[Image comparison data]
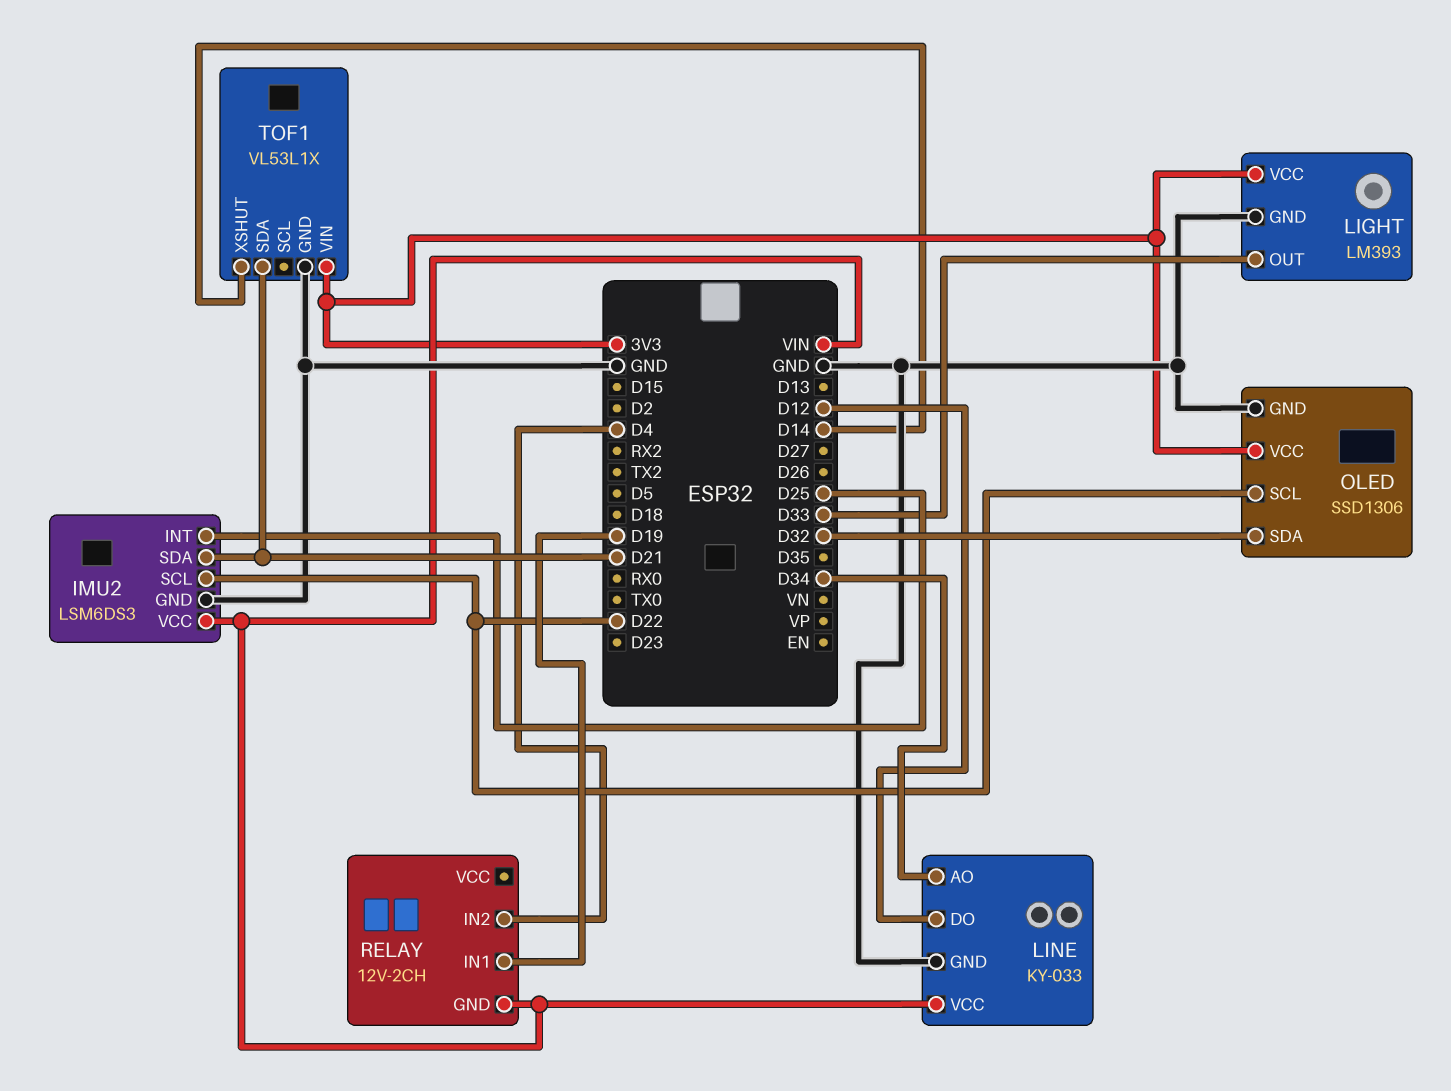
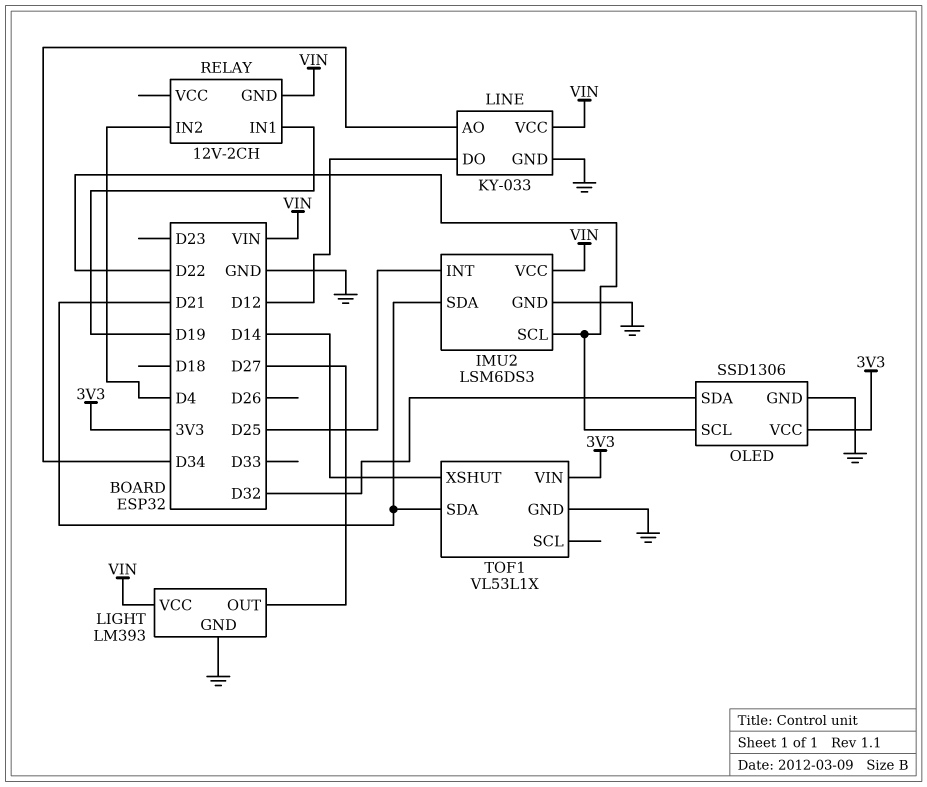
LIGHT pin OUT: D33 -> D27
LIGHT pin VCC: 3V3 -> VIN

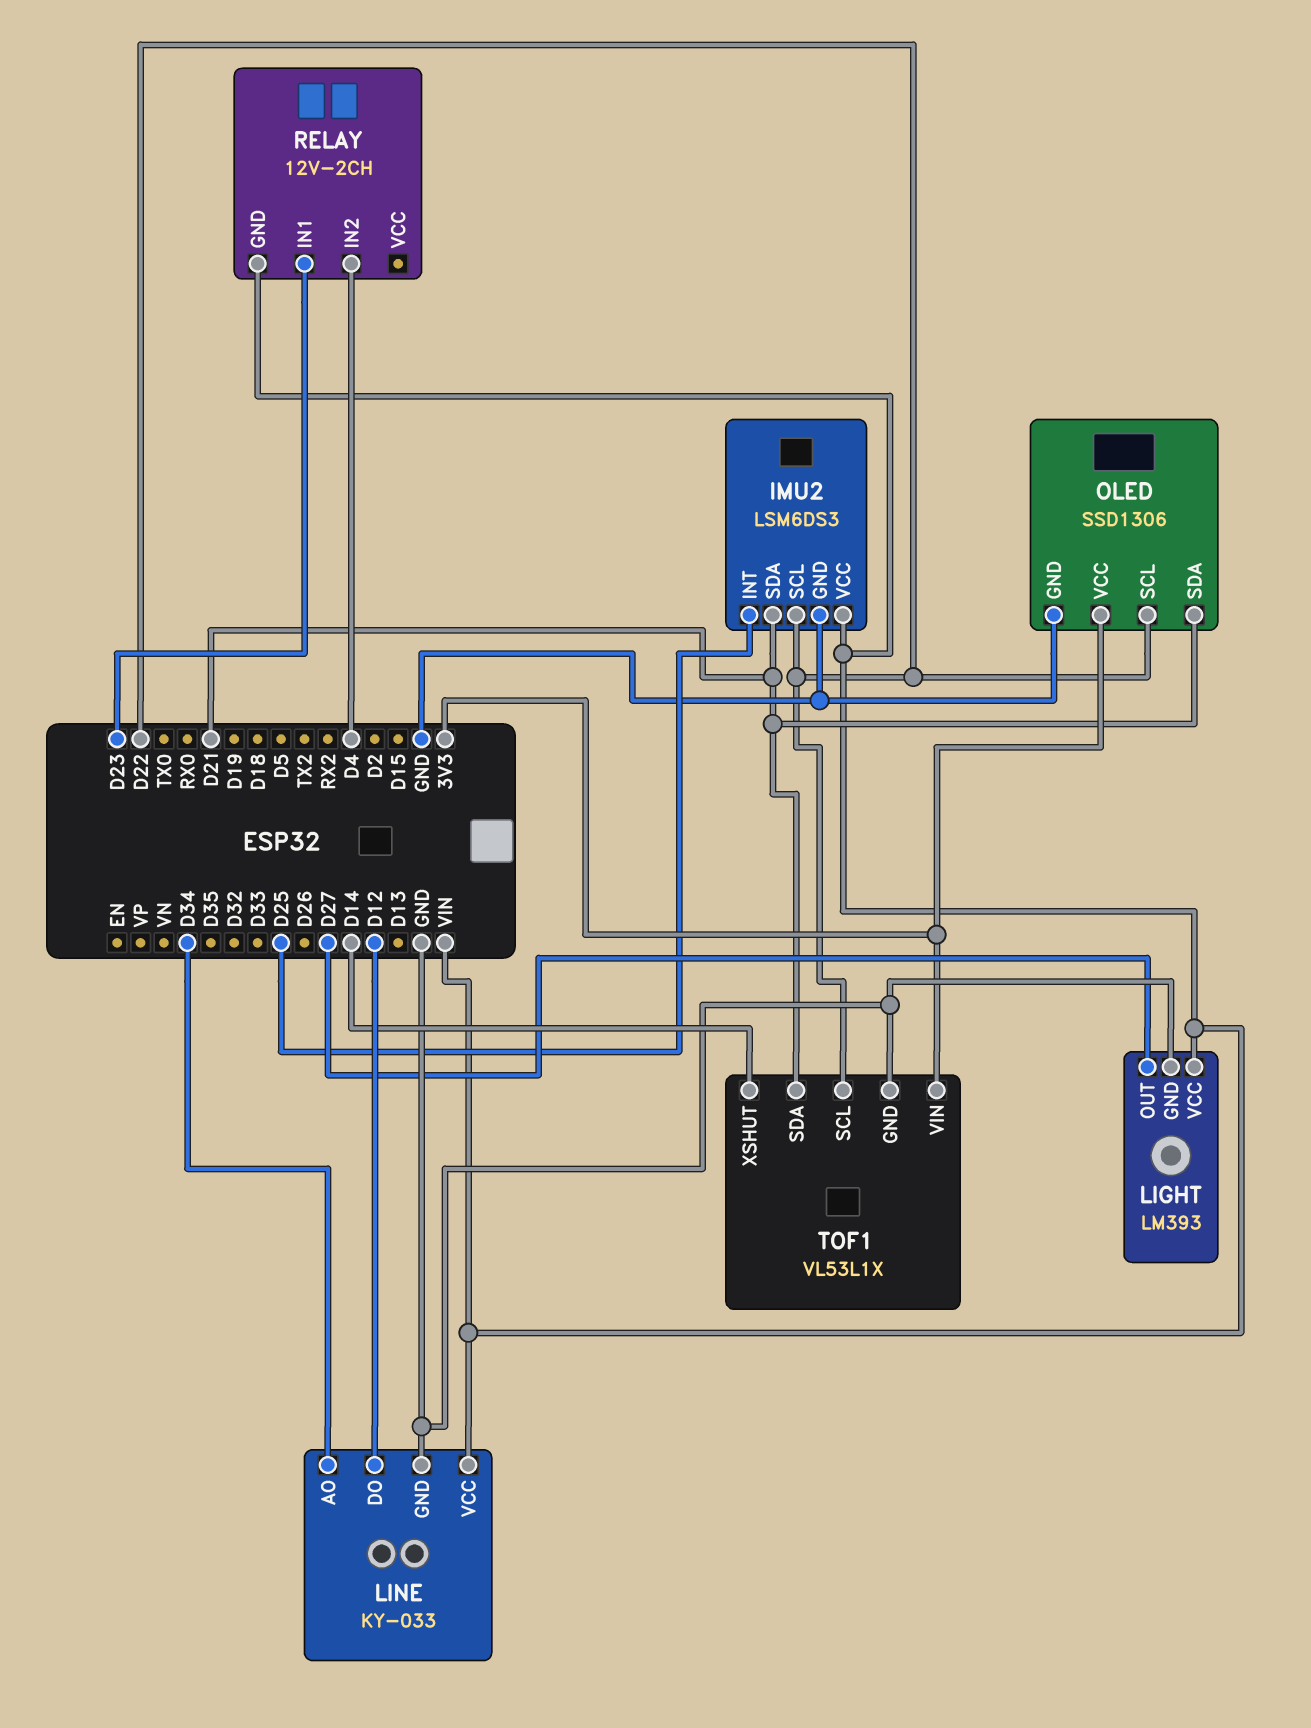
OLED pin SDA: D32 -> D21
RELAY pin IN1: D19 -> D23
TOF1 pin SCL: none -> D22

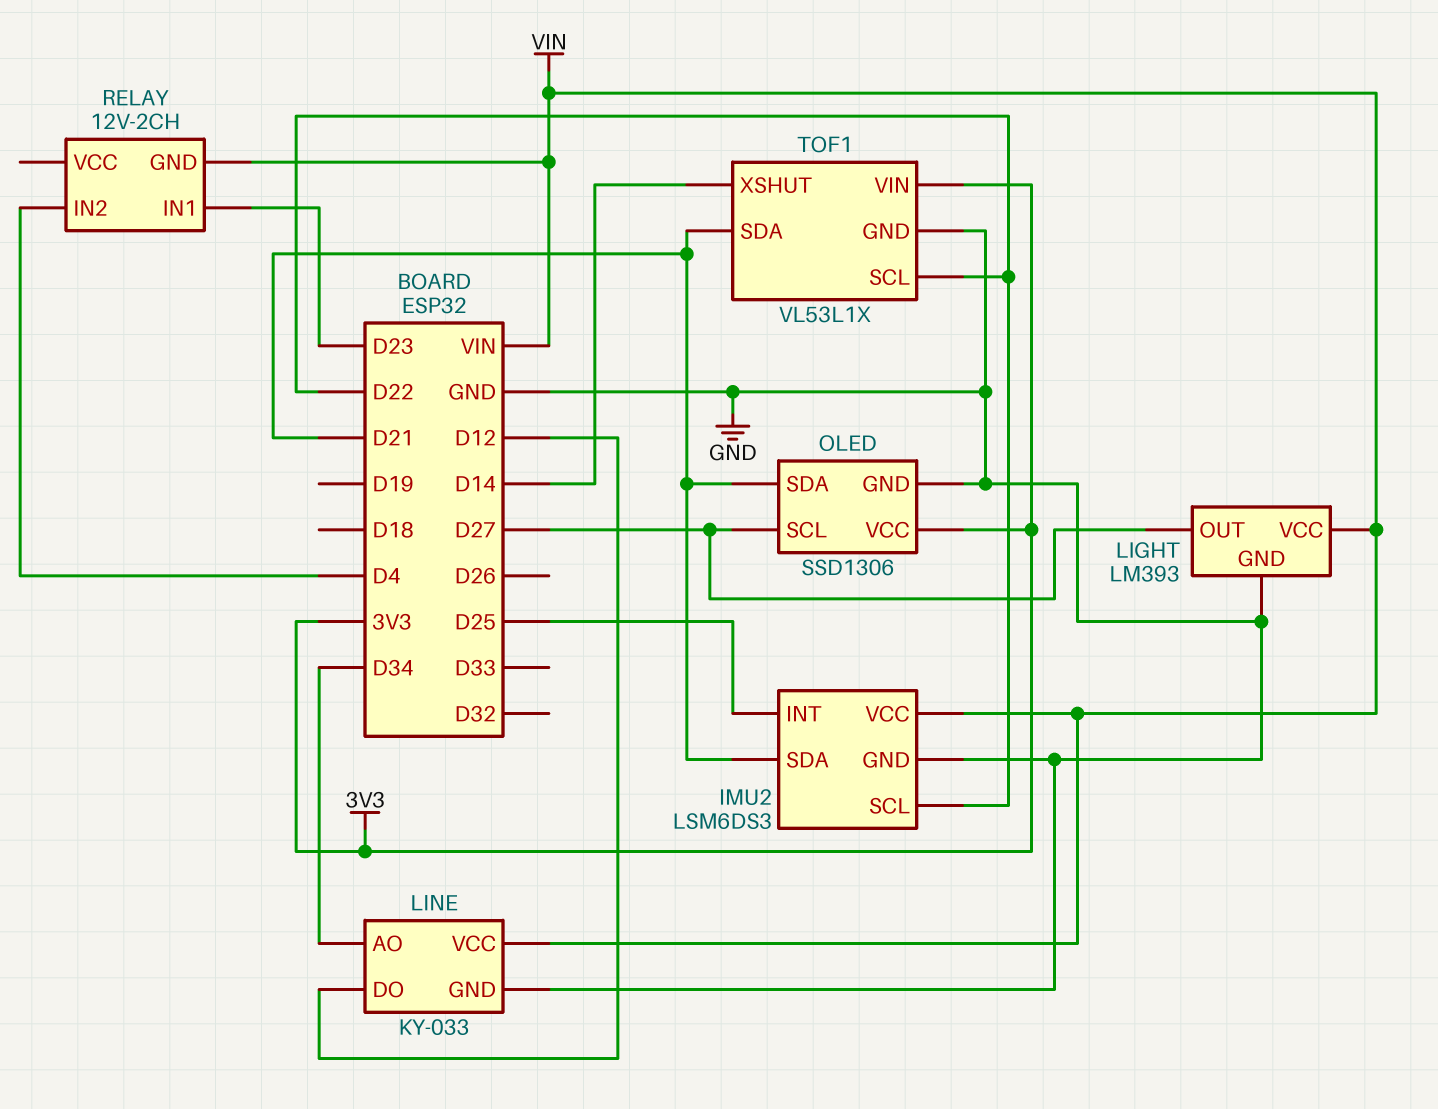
OLED pin SCL: D22 -> D27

**PROMPT**
The copy should hold exactly the lines from the line containing "OLED pin SDA: D32 -> D21" through the end of the data, both ends included, and no pictures.

**RESPONSE FOR THIS EXERCISE**
OLED pin SDA: D32 -> D21
RELAY pin IN1: D19 -> D23
TOF1 pin SCL: none -> D22

OLED pin SCL: D22 -> D27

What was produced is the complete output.